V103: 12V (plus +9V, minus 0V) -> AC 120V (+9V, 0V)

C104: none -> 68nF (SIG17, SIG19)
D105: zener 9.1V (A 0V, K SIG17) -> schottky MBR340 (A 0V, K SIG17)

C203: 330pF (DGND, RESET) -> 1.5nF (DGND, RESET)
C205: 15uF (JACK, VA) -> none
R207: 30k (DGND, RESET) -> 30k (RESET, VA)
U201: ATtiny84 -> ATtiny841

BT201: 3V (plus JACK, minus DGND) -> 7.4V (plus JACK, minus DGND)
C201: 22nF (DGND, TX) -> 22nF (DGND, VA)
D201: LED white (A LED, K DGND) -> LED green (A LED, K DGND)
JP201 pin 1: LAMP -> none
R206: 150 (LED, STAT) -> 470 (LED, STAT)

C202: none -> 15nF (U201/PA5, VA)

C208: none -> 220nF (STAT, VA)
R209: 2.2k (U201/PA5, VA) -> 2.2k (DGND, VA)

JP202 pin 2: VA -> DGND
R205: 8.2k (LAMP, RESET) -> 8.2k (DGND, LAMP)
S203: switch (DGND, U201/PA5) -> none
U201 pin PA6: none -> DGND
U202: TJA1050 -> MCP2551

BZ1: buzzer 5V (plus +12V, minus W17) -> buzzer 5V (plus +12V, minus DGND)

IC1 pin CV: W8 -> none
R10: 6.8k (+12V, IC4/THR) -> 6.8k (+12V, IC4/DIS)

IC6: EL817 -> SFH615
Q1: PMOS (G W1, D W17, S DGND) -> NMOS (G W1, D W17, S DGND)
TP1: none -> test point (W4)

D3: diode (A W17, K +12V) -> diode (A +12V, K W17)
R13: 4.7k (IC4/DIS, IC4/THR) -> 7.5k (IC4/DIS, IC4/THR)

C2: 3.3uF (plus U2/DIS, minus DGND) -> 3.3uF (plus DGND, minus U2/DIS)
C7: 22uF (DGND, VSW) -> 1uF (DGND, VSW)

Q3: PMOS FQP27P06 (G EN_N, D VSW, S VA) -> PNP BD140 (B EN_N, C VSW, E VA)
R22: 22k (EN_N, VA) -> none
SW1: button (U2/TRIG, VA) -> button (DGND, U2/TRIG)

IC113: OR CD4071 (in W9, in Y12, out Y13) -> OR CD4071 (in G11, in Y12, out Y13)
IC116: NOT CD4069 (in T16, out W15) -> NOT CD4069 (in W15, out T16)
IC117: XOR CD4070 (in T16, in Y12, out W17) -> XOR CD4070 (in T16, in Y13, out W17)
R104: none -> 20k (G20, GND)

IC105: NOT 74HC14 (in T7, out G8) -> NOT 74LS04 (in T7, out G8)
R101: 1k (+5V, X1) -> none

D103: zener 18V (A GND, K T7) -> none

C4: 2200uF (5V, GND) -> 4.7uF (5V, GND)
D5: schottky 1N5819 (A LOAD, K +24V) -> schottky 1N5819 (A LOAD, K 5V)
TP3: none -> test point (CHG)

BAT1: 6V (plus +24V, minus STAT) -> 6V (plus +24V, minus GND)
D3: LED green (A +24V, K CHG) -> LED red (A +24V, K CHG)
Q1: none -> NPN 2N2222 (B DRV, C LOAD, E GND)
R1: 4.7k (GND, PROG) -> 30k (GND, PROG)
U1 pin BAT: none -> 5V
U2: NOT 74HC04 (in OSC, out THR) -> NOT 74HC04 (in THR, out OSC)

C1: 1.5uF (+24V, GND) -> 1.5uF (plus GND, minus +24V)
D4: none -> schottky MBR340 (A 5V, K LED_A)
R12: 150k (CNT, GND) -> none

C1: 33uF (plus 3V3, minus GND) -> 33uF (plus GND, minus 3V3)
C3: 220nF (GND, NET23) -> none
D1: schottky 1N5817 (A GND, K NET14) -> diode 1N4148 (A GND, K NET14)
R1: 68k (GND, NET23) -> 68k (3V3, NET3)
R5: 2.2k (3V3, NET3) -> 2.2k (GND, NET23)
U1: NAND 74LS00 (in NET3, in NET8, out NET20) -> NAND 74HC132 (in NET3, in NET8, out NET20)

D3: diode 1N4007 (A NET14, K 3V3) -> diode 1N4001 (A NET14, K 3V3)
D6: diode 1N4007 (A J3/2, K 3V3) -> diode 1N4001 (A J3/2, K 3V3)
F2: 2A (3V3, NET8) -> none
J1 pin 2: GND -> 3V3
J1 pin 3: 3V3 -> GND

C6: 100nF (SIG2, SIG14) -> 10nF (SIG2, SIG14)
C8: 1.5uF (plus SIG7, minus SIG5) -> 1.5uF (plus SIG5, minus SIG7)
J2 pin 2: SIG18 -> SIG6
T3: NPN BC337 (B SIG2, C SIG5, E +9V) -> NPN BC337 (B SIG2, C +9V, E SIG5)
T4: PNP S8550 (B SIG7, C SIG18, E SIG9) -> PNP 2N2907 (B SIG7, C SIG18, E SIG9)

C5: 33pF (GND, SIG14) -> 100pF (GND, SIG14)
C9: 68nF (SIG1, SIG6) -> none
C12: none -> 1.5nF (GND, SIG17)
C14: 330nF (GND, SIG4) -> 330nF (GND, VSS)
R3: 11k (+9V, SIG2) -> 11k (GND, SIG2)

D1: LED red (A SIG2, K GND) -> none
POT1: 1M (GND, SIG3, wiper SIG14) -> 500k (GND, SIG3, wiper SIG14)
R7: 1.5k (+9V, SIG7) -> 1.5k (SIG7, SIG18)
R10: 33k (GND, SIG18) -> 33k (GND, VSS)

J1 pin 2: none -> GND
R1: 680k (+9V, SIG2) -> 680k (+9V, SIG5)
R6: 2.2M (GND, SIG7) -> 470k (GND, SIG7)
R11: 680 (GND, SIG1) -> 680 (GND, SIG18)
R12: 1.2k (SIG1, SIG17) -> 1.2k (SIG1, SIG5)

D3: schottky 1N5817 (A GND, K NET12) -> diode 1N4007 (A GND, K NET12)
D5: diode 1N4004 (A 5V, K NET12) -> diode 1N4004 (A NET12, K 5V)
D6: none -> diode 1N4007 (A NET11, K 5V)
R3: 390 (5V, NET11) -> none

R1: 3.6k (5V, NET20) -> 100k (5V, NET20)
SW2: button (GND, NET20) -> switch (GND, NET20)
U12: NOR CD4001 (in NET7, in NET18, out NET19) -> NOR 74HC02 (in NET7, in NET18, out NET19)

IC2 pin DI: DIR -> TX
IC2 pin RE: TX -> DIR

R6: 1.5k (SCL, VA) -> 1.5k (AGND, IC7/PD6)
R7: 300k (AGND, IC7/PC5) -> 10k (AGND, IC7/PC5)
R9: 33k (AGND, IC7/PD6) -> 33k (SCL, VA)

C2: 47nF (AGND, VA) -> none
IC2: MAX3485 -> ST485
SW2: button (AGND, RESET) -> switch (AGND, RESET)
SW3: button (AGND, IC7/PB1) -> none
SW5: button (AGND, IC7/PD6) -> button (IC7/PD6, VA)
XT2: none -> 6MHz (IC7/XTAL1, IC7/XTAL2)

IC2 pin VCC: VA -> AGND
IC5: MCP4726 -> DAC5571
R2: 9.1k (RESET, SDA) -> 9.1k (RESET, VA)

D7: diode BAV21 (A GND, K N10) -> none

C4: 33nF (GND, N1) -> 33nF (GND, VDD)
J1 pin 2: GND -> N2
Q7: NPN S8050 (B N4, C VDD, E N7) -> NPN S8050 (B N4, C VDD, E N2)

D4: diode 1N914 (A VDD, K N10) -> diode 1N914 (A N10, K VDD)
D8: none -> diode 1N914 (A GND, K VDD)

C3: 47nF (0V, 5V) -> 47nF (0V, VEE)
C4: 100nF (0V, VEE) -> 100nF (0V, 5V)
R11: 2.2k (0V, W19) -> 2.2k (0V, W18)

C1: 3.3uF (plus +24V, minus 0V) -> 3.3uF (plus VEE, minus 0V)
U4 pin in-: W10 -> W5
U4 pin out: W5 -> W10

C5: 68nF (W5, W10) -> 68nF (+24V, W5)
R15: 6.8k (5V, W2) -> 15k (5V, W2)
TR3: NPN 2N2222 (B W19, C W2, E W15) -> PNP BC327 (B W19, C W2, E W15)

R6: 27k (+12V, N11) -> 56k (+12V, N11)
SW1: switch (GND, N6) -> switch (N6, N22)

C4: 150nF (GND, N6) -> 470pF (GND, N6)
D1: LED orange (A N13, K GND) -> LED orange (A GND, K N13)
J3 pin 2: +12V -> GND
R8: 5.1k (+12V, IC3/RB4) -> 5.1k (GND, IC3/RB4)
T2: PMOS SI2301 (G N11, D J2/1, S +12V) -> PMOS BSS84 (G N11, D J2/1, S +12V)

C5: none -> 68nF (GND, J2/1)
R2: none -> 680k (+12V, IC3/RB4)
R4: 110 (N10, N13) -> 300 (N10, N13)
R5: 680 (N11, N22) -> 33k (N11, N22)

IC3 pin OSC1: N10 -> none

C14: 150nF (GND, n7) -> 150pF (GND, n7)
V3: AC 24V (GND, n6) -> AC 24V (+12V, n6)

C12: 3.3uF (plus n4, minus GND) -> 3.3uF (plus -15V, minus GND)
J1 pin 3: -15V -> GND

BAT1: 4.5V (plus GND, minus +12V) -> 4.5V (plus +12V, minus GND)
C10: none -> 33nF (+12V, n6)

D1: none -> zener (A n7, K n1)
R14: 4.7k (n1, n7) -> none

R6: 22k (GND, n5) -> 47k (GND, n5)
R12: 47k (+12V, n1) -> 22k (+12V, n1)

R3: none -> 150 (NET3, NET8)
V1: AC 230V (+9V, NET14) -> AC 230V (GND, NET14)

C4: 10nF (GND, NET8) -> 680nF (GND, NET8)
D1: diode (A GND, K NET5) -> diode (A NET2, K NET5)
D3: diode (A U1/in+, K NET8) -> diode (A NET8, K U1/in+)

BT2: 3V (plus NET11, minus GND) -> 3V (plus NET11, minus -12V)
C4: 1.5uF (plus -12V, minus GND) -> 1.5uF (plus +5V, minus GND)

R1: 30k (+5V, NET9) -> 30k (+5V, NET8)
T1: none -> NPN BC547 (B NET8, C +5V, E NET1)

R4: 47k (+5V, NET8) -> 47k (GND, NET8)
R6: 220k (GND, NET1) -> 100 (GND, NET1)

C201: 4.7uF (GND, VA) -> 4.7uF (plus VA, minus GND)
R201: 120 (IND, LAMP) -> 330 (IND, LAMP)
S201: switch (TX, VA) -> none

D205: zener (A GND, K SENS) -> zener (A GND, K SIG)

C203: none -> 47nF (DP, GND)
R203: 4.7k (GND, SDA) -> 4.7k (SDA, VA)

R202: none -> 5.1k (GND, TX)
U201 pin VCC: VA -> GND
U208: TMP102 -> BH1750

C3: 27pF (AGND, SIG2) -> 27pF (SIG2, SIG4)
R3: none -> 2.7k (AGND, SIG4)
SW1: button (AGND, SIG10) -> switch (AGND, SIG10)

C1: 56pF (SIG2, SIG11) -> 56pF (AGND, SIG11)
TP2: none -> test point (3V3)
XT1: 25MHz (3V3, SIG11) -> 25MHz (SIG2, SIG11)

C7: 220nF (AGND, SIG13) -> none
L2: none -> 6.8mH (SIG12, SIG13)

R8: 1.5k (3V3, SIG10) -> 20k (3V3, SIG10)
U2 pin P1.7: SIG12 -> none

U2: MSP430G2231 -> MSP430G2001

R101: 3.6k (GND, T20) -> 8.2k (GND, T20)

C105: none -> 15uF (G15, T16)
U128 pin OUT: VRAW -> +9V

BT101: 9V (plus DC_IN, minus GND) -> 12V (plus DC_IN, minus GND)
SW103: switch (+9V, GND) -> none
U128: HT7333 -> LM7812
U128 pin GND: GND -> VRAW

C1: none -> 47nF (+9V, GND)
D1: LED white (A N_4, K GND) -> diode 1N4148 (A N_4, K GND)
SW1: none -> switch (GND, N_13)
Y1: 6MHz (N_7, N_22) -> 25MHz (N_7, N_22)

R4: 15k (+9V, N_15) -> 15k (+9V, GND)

☆ ☆ ☆ ☆ ☆ ☆ ☆

Could you transcribe the entries above word for word, from the line with "XT2: none -> 6MHz (IC7/XTAL1, IC7/XTAL2)" down to the line with "J1 pin 2: GND -> N2", keeping both?

Answer box:
XT2: none -> 6MHz (IC7/XTAL1, IC7/XTAL2)

IC2 pin VCC: VA -> AGND
IC5: MCP4726 -> DAC5571
R2: 9.1k (RESET, SDA) -> 9.1k (RESET, VA)

D7: diode BAV21 (A GND, K N10) -> none

C4: 33nF (GND, N1) -> 33nF (GND, VDD)
J1 pin 2: GND -> N2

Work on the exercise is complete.